EXERCISE
Reproduce, exactly, the lines of the material below from the line containing "none -> grey truck [318,284,475,437]" through the line containing "purple shoe [752,399,798,463]", with both end lines included and nothing else.

TASK INPUT
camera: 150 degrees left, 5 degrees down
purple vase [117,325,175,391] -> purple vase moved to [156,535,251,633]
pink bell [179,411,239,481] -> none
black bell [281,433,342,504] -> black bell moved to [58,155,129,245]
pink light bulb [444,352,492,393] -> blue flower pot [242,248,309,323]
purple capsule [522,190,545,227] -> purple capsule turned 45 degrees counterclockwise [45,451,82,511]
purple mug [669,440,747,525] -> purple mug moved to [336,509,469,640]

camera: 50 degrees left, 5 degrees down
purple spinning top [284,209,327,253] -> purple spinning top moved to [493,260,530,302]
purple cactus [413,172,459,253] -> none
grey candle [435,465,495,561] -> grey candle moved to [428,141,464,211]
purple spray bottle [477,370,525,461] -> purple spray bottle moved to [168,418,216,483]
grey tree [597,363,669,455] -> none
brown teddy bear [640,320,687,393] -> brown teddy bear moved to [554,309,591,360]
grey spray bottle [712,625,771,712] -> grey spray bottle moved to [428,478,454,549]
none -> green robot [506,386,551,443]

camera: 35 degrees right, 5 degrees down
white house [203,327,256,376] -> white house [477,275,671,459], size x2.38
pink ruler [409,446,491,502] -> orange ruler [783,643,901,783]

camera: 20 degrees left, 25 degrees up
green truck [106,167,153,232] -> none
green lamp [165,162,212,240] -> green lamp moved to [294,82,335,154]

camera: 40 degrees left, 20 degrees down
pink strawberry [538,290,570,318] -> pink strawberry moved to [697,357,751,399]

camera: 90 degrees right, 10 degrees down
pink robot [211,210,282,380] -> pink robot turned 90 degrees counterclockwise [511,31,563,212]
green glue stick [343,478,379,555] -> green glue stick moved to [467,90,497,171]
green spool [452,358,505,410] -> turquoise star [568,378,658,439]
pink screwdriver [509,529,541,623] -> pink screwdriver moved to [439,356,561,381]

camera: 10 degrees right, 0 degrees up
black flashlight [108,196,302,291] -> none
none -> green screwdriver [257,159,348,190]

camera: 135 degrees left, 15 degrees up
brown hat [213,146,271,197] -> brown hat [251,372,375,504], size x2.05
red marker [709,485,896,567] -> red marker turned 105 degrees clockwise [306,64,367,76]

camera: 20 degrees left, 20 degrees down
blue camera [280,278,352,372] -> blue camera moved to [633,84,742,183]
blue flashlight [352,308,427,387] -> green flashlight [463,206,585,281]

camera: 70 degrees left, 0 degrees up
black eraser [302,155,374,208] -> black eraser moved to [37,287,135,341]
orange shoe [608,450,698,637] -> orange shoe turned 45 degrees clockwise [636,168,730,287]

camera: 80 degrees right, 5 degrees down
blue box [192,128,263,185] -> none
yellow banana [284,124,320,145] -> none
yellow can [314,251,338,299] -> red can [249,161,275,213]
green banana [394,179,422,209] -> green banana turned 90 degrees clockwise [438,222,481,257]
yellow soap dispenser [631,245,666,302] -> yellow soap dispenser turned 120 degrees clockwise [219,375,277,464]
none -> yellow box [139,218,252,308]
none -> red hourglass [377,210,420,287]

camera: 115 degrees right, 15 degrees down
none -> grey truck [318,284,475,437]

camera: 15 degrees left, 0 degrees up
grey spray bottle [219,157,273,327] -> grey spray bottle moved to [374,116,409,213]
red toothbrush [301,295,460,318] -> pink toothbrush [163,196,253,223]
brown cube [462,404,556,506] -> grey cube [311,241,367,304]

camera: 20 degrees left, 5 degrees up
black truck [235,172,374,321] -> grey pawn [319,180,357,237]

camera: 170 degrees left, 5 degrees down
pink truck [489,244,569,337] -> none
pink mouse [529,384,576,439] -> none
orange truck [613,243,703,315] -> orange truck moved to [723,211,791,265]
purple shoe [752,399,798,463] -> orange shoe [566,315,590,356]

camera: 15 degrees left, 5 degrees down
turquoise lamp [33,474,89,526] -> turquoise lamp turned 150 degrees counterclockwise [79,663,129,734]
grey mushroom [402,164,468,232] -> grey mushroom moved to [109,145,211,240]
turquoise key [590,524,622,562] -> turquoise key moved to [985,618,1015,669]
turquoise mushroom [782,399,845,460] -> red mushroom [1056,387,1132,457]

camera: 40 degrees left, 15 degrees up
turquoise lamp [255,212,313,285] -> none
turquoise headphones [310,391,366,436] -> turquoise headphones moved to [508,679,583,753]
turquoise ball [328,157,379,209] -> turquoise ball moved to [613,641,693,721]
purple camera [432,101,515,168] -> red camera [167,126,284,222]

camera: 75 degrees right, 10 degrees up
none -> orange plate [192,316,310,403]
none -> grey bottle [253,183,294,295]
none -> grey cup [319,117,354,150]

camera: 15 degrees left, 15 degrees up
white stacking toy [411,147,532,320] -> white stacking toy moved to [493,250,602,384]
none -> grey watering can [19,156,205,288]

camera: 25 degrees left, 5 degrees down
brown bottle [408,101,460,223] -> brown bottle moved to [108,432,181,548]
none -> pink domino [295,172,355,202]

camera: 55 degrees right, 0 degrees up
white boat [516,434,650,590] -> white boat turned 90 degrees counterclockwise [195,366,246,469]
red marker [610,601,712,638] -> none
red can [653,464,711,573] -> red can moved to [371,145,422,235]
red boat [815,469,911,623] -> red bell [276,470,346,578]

ANSWER TO THE PROBLEM
none -> grey truck [318,284,475,437]

camera: 15 degrees left, 0 degrees up
grey spray bottle [219,157,273,327] -> grey spray bottle moved to [374,116,409,213]
red toothbrush [301,295,460,318] -> pink toothbrush [163,196,253,223]
brown cube [462,404,556,506] -> grey cube [311,241,367,304]

camera: 20 degrees left, 5 degrees up
black truck [235,172,374,321] -> grey pawn [319,180,357,237]

camera: 170 degrees left, 5 degrees down
pink truck [489,244,569,337] -> none
pink mouse [529,384,576,439] -> none
orange truck [613,243,703,315] -> orange truck moved to [723,211,791,265]
purple shoe [752,399,798,463] -> orange shoe [566,315,590,356]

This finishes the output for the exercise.